===== DATA TO USE

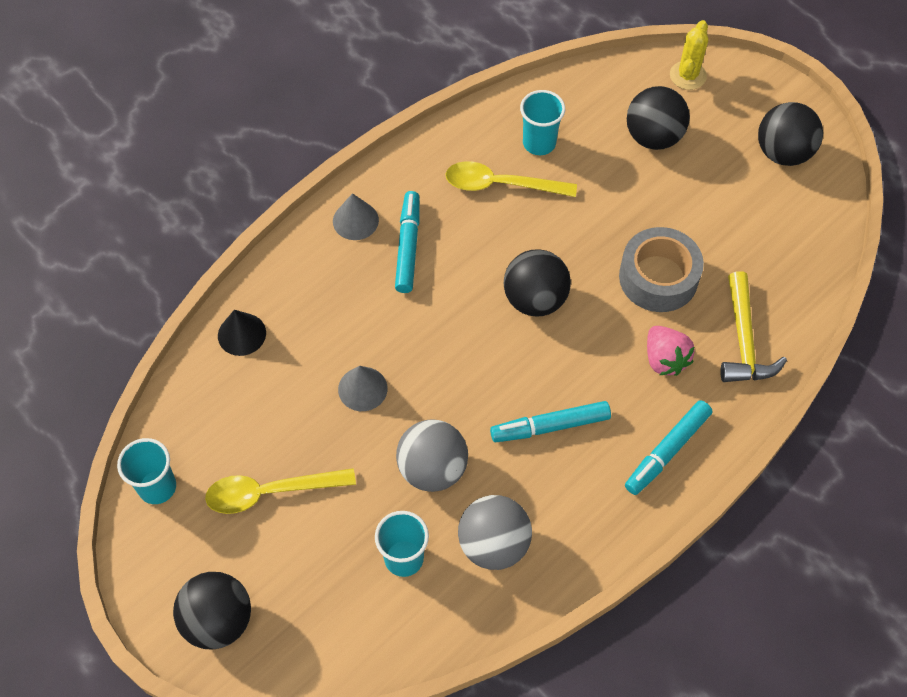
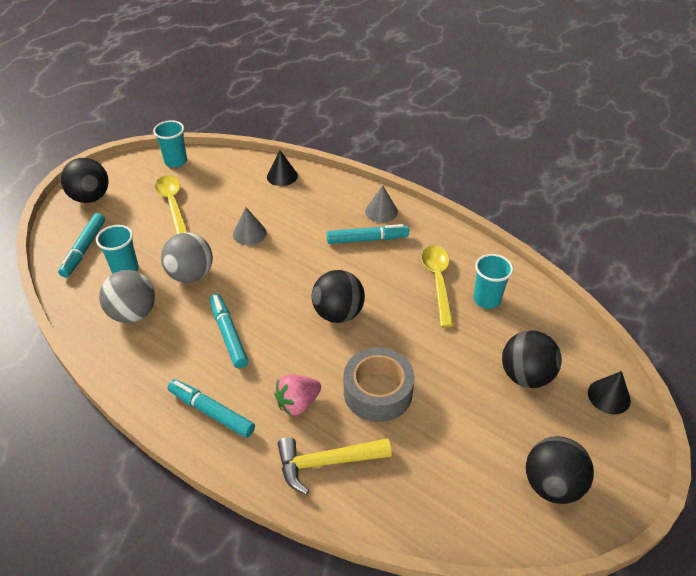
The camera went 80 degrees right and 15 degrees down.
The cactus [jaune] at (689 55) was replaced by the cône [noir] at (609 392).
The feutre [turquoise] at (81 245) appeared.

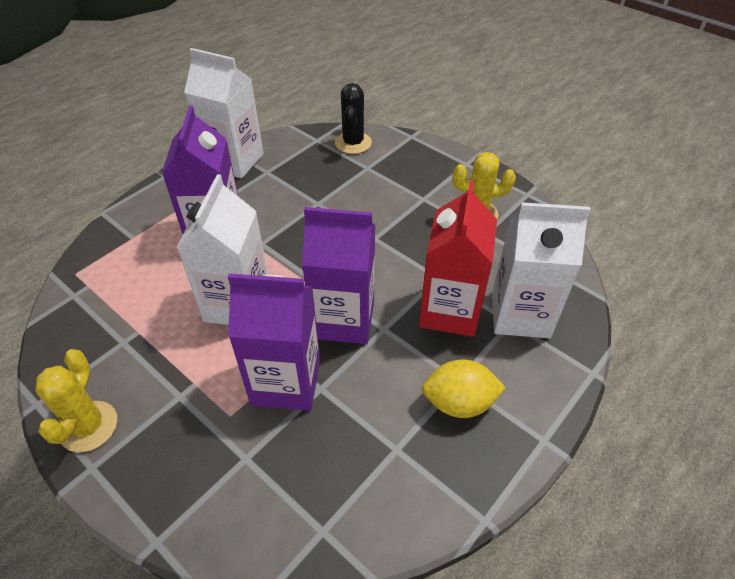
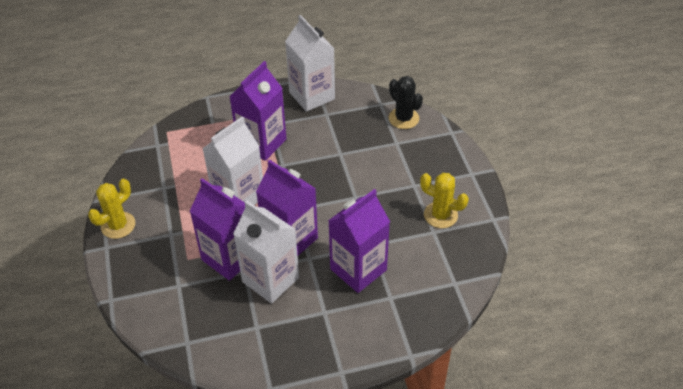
The camera went 35 degrees right and 0 degrees up.
The cactus [noir] at (353 118) turned 75 degrees counterclockwise.
The brique de lait [rouge] at (458 259) became the brique de lait [violet] at (359 241).
The citron [jaune] at (464 389) disappeared.
The brique de lait [blanc] moved from (541 270) to (266 252).

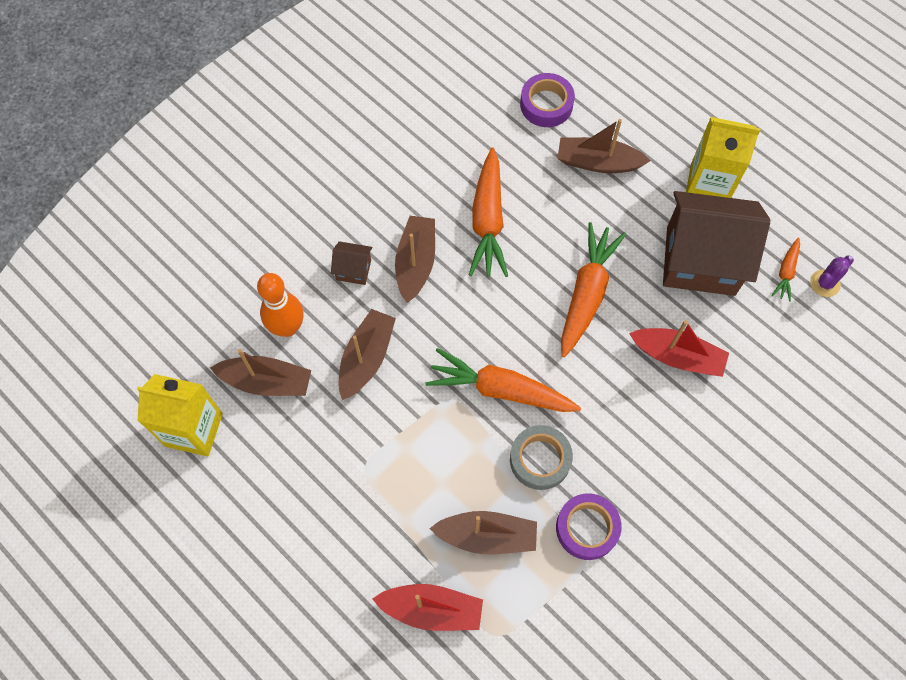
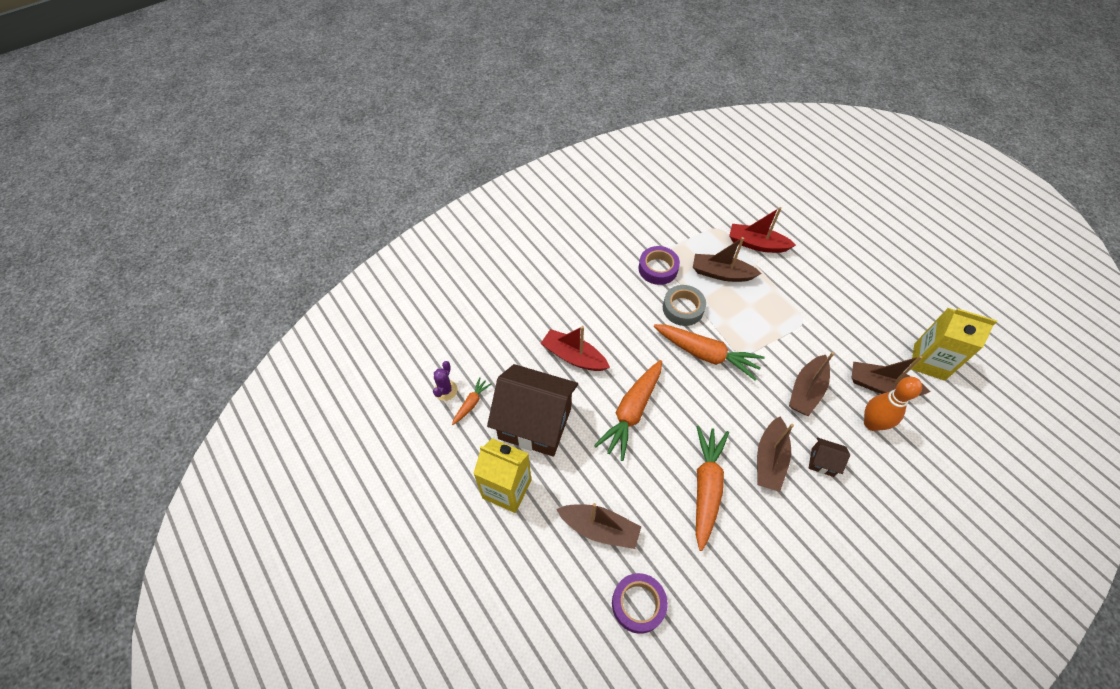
The camera went 170 degrees left and 10 degrees down.
The cactus [violet] at (832 276) turned 45 degrees counterclockwise.

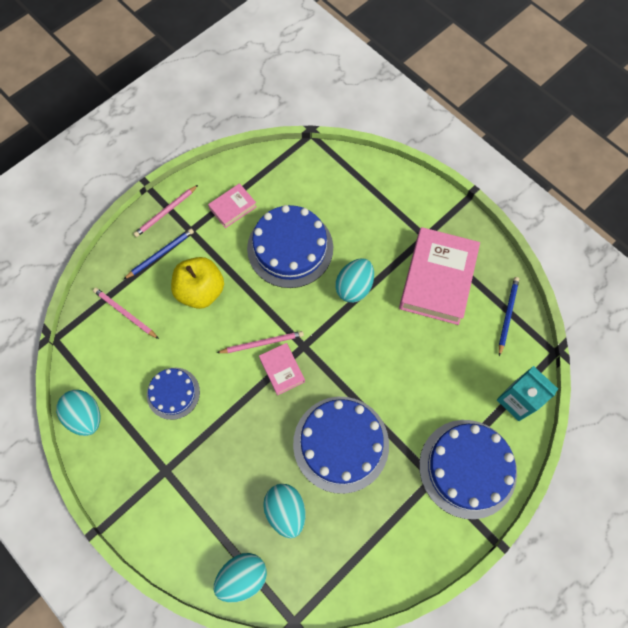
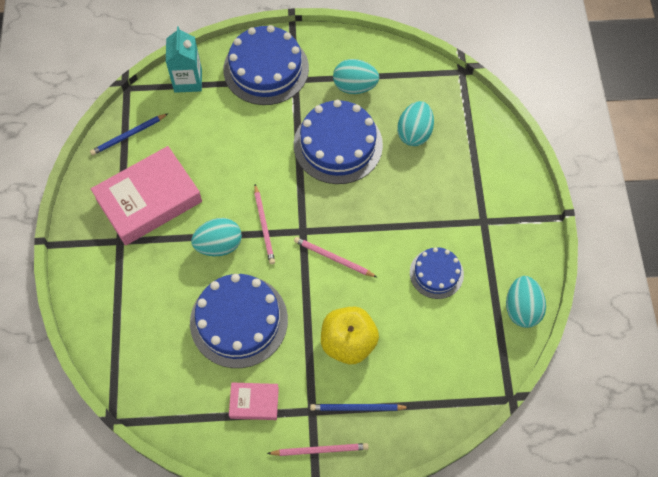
The camera went 140 degrees left and 5 degrees down.
The crayon [rose] moved from (126 313) to (264 224).
The œuf [turquoise] moved from (240 577) to (356 76).
The livre [rose] at (282 369) disappeared.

==========

▸ TRY IT: Give again the closing portion of the entries, from the line with "The crayon [rose]" through the last line. Keep it exact and add nothing.

▸ ANSWER SECTION:
The crayon [rose] moved from (126 313) to (264 224).
The œuf [turquoise] moved from (240 577) to (356 76).
The livre [rose] at (282 369) disappeared.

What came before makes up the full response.